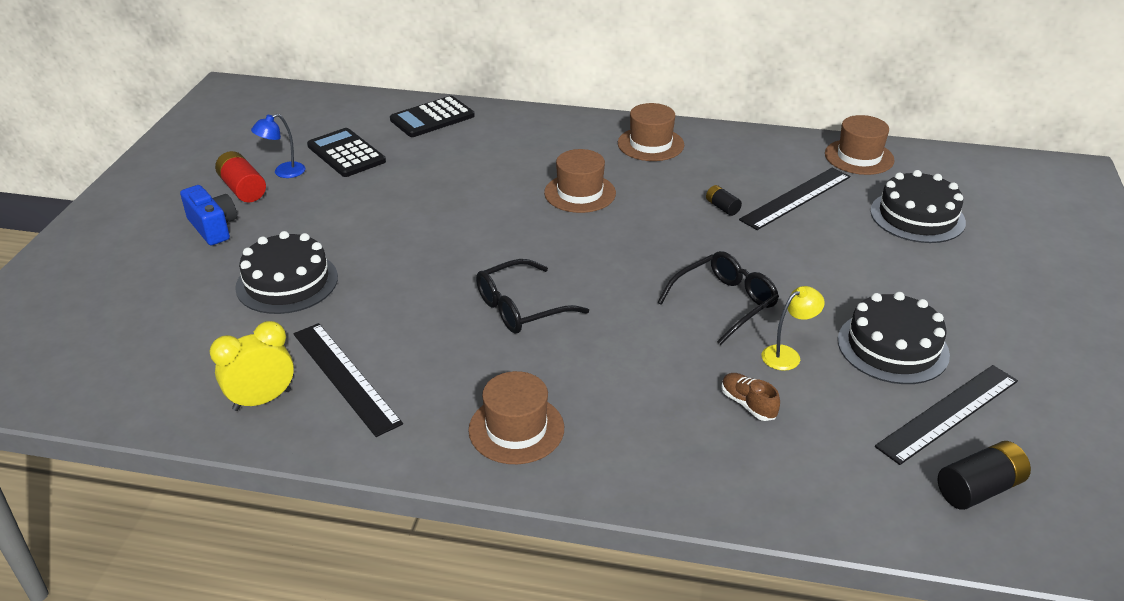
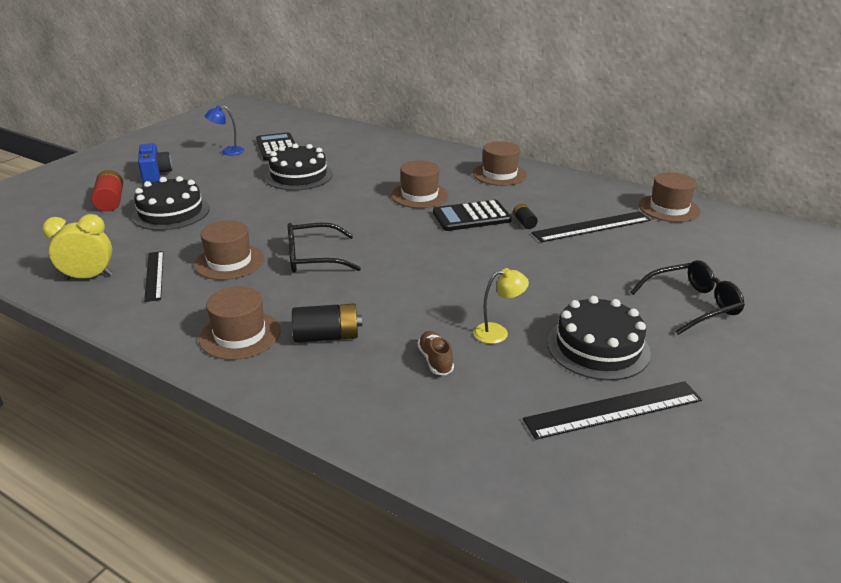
camera: 20 degrees right, 5 degrees down
red battery [215,151,266,203] -> red battery moved to [91,170,123,212]
black ruler [293,323,403,437] -> black ruler [144,251,164,302], size x0.66
black calculator [390,96,475,137] -> black calculator moved to [433,200,512,231]
black glasses [657,251,779,345] -> black glasses moved to [630,260,745,335]
black cake [870,170,966,243] -> black cake moved to [265,143,333,190]
black battery [938,441,1031,510] -> black battery moved to [292,304,362,343]
none -> brown hat [194,220,264,280]

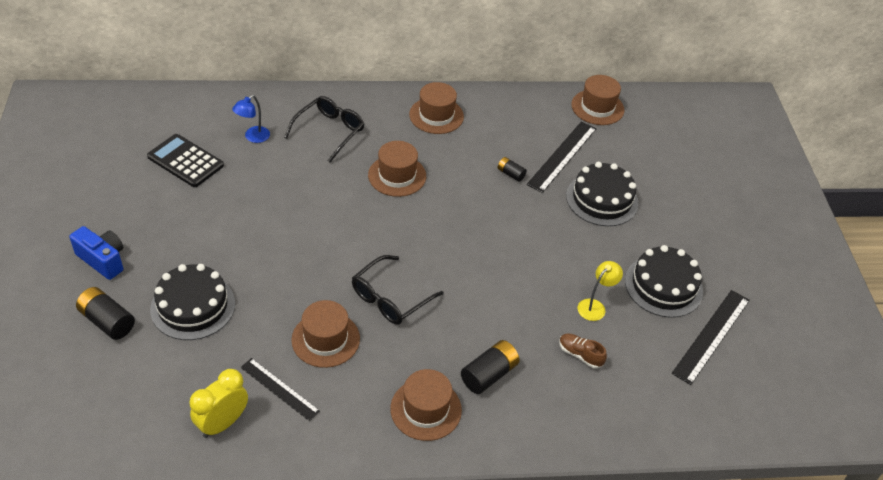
camera: 40 degrees left, 15 degrees up
red battery [91,170,123,212] -> black battery [76,287,135,340]
blue lamp [205,105,244,155] -> blue lamp moved to [232,95,270,143]
black cake [265,143,333,190] -> black cake moved to [566,162,639,226]
black calculator [433,200,512,231] -> none
black glasses [630,260,745,335] -> black glasses moved to [284,96,364,162]

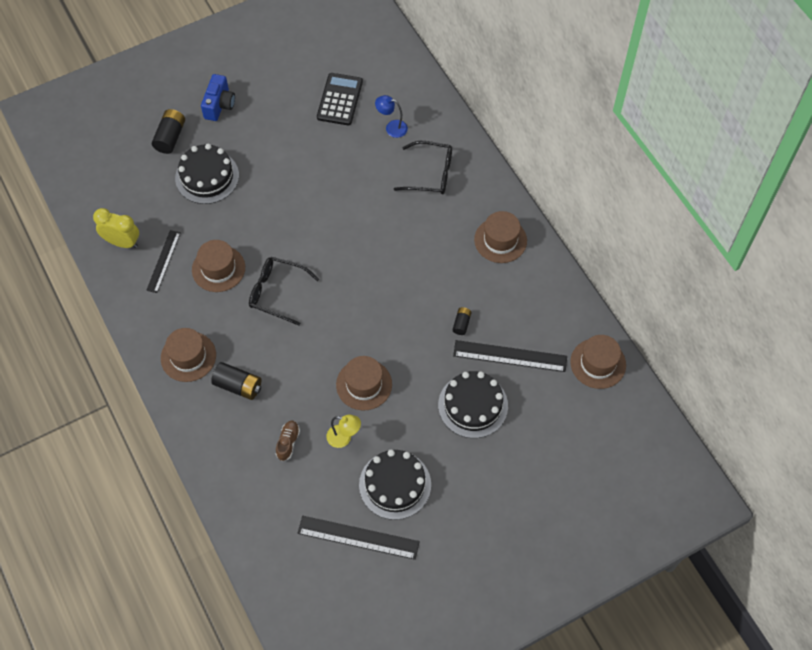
camera: 70 degrees right, 15 degrees up
brown hat [368,141,426,197] -> brown hat moved to [336,356,392,410]

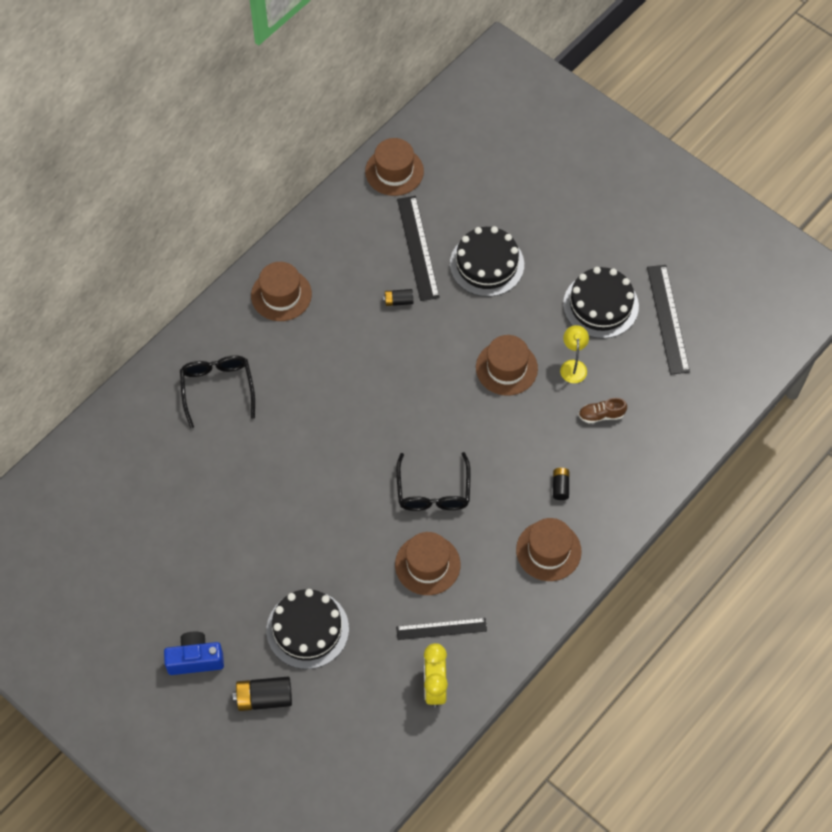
camera: 110 degrees left, 0 degrees up
black battery [211,362,261,400] -> black battery [553,468,569,500], size x0.58
black calculator [317,73,363,125] -> none
blue lamp [375,95,408,138] -> none

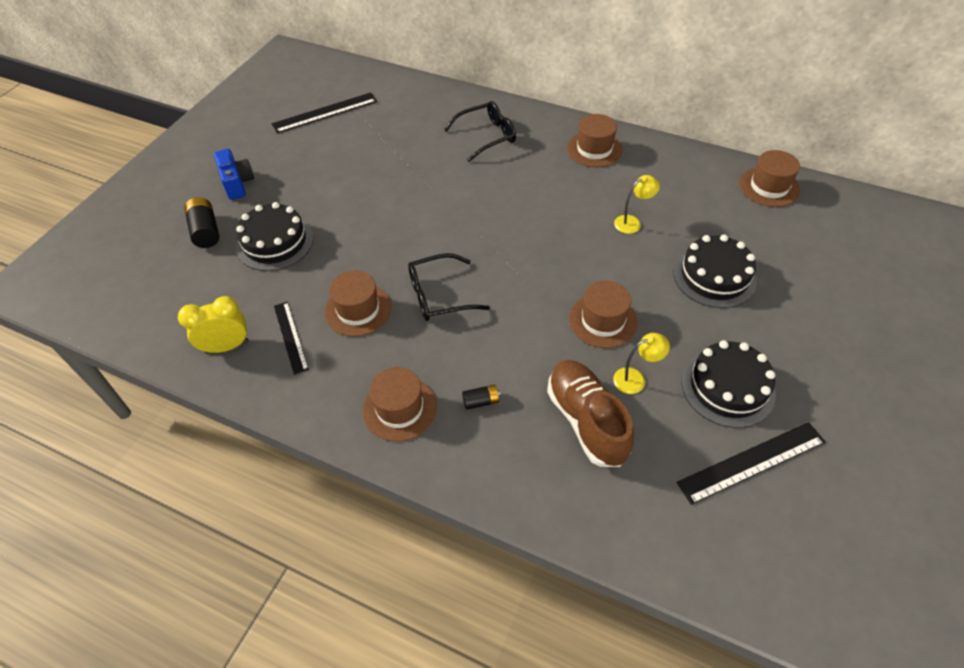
camera: 75 degrees right, 10 degrees down
black battery [383,289,413,306] -> yellow lamp [614,175,660,234]
black ruler [397,196,440,301] -> black ruler moved to [272,92,377,133]
brown shoe [578,398,627,423] -> brown shoe [547,360,634,467], size x2.15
-*-*-
Please count the lines above that contain the string "down" and reply with the number alone.

FINISHED EXERCISE: 2